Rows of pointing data
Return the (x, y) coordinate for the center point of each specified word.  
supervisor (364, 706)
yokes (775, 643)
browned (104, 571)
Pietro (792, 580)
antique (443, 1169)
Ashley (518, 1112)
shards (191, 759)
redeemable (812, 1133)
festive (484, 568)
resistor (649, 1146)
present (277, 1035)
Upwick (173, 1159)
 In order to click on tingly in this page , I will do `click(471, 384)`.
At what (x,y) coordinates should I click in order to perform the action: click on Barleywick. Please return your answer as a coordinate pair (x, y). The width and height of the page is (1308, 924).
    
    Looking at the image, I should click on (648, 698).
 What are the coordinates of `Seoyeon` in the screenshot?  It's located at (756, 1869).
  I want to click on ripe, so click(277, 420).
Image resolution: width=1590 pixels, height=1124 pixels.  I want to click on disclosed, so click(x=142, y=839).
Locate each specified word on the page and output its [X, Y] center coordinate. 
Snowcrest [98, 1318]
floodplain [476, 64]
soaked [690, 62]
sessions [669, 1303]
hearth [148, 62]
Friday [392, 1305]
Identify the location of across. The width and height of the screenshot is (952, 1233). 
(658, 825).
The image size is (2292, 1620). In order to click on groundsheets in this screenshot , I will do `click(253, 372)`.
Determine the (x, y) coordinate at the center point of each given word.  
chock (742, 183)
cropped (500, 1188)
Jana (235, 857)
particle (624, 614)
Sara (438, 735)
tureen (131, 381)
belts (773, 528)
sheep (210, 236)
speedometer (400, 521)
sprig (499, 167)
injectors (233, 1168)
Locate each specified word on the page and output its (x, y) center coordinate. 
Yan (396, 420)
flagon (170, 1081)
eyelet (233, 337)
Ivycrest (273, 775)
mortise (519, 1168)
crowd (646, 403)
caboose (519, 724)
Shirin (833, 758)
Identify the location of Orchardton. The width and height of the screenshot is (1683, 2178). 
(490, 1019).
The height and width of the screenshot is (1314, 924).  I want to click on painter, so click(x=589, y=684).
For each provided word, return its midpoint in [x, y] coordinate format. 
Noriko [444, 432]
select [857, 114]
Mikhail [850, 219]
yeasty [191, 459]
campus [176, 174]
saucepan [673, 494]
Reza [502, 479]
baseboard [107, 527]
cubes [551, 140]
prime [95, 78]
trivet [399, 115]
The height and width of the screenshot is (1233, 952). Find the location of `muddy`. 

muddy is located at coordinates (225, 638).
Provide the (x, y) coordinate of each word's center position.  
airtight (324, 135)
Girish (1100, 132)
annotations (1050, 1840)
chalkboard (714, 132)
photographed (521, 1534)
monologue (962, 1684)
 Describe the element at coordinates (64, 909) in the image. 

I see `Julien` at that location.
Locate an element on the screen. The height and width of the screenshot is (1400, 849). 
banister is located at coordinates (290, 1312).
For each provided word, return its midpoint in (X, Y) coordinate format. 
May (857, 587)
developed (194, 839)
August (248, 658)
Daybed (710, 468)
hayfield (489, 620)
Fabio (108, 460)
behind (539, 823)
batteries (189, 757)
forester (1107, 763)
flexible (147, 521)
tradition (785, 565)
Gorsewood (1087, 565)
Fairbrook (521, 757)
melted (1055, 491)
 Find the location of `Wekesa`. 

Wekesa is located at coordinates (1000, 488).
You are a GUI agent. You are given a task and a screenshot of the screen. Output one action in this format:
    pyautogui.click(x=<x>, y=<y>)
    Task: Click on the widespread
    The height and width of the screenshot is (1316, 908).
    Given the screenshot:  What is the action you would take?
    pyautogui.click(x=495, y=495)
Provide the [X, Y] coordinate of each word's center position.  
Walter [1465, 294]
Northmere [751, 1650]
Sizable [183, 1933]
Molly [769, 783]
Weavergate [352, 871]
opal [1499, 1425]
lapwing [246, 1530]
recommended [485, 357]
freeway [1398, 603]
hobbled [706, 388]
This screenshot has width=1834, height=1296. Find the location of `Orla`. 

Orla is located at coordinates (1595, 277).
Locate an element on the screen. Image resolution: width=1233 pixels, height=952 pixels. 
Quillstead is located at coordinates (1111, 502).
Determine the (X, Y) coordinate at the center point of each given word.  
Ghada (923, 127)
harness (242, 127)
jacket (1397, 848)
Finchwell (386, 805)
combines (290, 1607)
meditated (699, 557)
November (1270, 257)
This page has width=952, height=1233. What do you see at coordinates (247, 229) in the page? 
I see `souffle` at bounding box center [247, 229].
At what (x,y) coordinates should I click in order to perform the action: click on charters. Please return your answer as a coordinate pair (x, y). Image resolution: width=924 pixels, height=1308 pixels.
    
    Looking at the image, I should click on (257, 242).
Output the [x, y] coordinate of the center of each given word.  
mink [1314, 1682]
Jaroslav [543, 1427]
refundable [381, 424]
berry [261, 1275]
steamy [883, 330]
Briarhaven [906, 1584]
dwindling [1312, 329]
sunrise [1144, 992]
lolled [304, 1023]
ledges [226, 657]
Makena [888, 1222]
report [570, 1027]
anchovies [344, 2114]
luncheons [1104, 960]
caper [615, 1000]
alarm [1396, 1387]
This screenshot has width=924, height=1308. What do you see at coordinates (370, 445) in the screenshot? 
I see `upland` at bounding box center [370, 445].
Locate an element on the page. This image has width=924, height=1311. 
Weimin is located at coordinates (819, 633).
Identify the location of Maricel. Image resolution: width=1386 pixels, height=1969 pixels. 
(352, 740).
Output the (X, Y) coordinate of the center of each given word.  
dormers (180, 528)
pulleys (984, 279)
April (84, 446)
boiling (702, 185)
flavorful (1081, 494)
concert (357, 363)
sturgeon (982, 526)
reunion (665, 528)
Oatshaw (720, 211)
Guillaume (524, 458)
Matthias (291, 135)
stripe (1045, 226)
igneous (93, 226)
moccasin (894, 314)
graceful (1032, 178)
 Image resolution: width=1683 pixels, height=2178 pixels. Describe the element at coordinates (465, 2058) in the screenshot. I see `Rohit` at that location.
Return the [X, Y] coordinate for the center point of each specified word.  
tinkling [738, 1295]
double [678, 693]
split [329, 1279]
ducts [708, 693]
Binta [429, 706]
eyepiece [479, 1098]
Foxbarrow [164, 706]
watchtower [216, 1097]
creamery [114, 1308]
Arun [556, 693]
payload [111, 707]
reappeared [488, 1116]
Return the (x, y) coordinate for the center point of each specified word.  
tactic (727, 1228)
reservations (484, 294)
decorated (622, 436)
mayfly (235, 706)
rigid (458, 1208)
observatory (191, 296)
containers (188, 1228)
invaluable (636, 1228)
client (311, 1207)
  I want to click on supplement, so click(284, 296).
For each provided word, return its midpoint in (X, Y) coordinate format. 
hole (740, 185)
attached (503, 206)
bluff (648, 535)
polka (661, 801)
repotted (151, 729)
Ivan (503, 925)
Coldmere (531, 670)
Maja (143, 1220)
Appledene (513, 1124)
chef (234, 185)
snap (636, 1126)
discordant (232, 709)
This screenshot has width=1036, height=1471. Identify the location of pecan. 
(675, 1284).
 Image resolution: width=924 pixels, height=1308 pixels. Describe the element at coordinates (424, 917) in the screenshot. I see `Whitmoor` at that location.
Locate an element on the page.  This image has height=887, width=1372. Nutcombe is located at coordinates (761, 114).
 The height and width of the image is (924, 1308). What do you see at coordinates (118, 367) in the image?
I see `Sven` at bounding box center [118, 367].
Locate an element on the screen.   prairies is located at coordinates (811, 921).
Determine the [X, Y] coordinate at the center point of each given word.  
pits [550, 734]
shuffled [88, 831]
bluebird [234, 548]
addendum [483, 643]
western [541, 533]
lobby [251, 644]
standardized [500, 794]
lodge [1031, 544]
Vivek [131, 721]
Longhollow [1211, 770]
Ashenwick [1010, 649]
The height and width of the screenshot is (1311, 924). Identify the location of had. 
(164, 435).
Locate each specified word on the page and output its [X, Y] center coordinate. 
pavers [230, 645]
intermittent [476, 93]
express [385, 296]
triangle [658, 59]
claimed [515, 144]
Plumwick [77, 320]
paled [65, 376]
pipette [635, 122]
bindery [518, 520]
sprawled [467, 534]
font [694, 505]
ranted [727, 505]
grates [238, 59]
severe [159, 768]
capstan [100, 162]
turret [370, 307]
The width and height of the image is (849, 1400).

THE PROBLEM: Put each line of the listing from the one containing "tradition (785, 565)" down to the one containing "Wekesa is located at coordinates (1000, 488).", both included, into a JSON list of strings, one string per line, with blank lines left out.

OUTPUT BELOW:
[
  "tradition (785, 565)",
  "Gorsewood (1087, 565)",
  "Fairbrook (521, 757)",
  "melted (1055, 491)",
  " Find the location of `Wekesa`. ",
  "Wekesa is located at coordinates (1000, 488)."
]